▸ **TASK PROMPT**:
As the answer, set down the lines below from the one containing "(556, 121) = (638, 303): white" through the one containing "(420, 302) = (379, 226): none -> white hat", exactly and inclusively, and no others.

▸ **THE DATA**:
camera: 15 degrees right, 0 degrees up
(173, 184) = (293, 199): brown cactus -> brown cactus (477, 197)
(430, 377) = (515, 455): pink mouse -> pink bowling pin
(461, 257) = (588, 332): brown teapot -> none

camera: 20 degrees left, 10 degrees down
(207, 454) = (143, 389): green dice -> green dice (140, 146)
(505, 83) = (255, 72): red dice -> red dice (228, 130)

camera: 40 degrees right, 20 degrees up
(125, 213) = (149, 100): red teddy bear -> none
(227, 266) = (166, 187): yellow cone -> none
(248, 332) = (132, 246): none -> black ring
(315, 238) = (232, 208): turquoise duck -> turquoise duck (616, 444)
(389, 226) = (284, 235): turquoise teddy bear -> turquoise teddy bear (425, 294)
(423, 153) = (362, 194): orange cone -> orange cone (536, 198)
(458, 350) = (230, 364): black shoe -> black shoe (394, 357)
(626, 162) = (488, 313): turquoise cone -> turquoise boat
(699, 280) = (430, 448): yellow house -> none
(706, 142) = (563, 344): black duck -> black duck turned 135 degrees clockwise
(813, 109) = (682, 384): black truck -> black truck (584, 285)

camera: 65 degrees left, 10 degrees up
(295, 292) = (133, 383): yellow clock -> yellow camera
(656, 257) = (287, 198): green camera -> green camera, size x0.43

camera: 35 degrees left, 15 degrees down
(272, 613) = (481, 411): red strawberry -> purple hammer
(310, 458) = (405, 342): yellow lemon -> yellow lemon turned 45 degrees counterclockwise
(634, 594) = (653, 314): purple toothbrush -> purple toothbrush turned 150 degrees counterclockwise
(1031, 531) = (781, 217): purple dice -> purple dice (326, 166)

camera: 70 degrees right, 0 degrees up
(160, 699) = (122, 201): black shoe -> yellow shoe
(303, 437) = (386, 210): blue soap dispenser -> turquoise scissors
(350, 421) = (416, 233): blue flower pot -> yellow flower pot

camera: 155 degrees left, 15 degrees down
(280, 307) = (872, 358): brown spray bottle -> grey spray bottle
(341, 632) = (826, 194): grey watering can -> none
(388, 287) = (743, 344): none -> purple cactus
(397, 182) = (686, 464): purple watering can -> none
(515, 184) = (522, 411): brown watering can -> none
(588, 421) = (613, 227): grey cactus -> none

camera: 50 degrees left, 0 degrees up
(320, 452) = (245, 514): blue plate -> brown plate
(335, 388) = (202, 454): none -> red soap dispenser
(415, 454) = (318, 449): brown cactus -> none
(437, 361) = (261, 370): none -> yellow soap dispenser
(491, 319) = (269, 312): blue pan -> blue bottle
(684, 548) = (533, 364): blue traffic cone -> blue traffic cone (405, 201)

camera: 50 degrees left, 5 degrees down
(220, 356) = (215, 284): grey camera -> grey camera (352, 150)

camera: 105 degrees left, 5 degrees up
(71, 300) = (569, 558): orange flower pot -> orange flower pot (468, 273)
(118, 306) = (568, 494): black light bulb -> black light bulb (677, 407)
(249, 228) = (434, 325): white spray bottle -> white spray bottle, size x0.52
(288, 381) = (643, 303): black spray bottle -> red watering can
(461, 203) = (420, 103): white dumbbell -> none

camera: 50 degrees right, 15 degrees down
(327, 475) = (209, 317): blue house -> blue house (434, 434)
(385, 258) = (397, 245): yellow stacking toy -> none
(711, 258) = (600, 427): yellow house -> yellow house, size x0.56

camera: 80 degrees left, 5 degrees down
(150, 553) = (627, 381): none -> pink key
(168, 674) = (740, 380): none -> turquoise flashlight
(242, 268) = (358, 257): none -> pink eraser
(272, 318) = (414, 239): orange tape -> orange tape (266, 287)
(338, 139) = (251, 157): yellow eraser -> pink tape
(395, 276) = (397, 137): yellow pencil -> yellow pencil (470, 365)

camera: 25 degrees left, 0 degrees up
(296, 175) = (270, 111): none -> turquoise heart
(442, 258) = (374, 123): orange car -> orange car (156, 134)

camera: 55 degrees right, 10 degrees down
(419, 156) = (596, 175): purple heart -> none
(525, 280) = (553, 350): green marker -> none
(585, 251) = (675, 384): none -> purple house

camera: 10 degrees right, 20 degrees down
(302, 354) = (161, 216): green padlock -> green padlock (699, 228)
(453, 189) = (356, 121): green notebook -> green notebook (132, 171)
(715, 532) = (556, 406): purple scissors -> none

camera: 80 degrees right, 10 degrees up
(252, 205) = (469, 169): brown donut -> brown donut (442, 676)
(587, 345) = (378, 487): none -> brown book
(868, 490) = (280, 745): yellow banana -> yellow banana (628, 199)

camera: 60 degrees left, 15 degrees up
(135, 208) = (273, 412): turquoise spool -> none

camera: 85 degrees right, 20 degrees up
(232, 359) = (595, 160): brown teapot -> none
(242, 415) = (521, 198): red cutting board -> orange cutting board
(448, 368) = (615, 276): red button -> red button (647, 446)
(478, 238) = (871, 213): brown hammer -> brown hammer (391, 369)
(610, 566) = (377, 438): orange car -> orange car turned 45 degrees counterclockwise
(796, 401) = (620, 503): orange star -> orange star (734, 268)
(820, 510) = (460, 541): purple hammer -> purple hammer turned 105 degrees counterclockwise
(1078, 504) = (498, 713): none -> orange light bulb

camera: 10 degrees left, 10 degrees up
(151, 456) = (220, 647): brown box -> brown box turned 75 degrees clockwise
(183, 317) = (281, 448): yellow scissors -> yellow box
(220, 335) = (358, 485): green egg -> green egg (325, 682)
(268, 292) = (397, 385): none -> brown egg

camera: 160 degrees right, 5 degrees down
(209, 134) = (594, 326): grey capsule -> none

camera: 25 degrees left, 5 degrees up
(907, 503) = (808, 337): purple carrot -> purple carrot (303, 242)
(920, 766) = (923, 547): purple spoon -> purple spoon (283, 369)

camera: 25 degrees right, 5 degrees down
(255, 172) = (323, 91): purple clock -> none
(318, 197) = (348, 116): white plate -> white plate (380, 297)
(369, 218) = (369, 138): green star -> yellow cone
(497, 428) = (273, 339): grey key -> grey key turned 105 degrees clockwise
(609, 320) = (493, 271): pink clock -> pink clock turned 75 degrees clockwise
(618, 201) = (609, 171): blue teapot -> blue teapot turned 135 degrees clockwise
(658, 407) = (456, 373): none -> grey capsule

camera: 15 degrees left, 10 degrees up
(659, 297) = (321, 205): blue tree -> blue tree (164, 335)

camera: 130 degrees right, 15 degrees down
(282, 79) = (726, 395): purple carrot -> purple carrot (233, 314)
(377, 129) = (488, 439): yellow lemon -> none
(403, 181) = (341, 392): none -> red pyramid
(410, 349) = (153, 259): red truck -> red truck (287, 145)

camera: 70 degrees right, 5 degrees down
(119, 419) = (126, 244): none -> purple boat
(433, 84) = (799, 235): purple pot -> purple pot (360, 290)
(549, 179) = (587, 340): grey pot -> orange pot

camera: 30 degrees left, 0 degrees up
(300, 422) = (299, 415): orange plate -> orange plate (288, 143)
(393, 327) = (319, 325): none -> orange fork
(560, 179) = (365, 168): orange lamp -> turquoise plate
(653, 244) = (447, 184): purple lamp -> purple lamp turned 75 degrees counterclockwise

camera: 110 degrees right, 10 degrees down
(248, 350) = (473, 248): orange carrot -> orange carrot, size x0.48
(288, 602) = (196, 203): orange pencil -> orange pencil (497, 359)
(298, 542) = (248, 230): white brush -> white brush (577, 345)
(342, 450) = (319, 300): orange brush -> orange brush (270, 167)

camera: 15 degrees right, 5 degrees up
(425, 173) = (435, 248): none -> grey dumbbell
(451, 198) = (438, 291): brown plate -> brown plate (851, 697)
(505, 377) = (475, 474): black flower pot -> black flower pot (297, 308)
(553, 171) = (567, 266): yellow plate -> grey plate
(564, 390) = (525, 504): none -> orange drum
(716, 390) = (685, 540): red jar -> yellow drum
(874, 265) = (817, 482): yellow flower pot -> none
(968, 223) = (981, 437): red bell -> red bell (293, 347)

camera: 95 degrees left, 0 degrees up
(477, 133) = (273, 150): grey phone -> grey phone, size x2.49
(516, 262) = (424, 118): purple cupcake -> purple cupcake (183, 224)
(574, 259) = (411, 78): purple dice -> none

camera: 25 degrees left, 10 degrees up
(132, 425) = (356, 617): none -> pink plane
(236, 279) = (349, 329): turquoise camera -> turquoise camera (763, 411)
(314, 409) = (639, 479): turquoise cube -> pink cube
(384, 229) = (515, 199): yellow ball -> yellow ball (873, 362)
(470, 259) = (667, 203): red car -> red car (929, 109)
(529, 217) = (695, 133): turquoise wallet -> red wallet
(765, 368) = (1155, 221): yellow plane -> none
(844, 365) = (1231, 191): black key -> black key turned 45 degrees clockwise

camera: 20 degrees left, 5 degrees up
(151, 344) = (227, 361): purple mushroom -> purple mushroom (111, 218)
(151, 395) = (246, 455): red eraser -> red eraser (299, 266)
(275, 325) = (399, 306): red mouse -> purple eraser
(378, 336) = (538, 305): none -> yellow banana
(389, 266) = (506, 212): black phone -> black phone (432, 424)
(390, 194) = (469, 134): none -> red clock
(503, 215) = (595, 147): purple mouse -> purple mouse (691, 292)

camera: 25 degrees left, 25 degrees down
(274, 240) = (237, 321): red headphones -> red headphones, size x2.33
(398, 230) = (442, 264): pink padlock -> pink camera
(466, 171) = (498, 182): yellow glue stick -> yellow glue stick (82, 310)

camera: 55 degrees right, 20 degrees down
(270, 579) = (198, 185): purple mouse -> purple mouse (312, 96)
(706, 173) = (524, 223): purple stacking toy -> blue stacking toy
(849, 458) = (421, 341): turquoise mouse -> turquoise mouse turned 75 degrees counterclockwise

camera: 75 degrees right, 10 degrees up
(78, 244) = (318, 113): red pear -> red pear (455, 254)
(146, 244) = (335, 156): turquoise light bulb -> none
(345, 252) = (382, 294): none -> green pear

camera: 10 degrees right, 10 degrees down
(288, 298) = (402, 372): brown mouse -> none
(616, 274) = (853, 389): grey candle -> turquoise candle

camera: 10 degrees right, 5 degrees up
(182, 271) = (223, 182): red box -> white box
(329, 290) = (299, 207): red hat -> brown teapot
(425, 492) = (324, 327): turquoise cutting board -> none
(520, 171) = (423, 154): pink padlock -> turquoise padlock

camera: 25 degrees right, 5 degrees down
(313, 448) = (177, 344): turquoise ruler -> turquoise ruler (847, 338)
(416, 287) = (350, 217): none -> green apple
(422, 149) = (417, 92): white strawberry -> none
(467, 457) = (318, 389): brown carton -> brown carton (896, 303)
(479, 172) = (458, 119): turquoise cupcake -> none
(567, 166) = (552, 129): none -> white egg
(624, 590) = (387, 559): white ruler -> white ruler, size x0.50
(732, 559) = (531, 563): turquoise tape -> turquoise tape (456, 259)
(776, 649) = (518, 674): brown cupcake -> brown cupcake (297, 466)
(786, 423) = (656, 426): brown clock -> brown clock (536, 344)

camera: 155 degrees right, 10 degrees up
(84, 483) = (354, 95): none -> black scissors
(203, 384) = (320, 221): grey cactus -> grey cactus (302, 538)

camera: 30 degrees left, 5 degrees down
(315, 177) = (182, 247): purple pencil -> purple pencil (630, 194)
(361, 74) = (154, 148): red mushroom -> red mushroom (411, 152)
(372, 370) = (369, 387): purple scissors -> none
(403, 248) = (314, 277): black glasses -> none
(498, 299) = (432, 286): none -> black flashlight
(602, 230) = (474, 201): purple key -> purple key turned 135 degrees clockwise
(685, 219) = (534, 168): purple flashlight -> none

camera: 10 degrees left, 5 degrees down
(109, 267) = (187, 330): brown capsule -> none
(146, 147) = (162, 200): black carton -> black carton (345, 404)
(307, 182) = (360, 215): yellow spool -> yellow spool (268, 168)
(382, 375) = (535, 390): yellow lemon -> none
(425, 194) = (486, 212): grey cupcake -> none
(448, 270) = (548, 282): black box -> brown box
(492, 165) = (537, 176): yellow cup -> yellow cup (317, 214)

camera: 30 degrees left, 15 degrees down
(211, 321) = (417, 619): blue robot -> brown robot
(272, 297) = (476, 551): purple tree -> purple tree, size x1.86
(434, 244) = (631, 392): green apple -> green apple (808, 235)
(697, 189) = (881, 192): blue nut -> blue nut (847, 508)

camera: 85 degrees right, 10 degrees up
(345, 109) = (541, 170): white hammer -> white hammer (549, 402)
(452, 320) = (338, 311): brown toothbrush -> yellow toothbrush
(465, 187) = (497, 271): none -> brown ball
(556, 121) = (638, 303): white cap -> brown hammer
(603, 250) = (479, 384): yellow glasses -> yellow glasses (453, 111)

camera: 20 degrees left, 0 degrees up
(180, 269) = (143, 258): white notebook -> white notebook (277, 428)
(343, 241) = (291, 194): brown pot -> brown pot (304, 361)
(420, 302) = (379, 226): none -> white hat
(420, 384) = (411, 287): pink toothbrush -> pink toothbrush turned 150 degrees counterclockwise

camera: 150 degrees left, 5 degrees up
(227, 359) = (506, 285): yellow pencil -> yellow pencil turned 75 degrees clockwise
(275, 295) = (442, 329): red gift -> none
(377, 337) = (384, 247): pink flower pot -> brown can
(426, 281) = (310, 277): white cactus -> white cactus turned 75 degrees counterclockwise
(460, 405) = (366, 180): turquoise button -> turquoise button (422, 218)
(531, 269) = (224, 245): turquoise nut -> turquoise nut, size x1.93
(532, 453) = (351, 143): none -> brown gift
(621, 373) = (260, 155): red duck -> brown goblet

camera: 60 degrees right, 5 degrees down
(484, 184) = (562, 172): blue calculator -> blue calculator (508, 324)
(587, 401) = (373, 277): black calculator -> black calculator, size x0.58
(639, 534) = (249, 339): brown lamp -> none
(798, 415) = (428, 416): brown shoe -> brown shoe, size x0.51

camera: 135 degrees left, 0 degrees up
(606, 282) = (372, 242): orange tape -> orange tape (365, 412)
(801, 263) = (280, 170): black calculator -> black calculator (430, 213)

▸ **WRITTEN SOLUTION**:
(556, 121) = (638, 303): white cap -> brown hammer
(603, 250) = (479, 384): yellow glasses -> yellow glasses (453, 111)

camera: 20 degrees left, 0 degrees up
(180, 269) = (143, 258): white notebook -> white notebook (277, 428)
(343, 241) = (291, 194): brown pot -> brown pot (304, 361)
(420, 302) = (379, 226): none -> white hat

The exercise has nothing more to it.